ACTIVITY: Your copy of the data should leave out the images and match everything else exactly.

PROVIDED DATA:

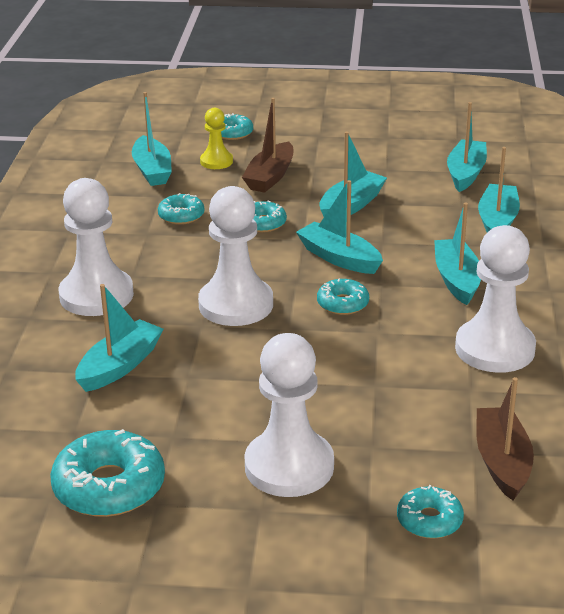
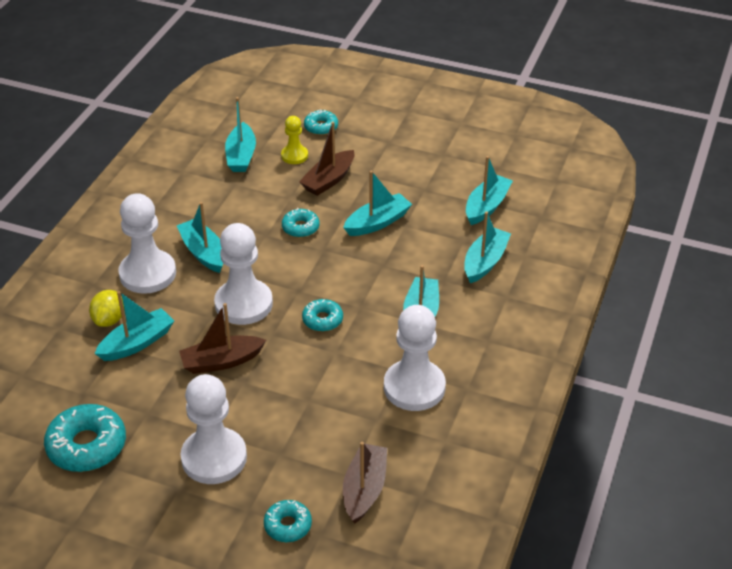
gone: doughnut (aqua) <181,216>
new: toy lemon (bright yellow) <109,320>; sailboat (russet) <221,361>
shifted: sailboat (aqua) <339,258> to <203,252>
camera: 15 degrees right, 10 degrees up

FINISHED TASK:
gone: doughnut (aqua) <181,216>
new: toy lemon (bright yellow) <109,320>; sailboat (russet) <221,361>
shifted: sailboat (aqua) <339,258> to <203,252>
camera: 15 degrees right, 10 degrees up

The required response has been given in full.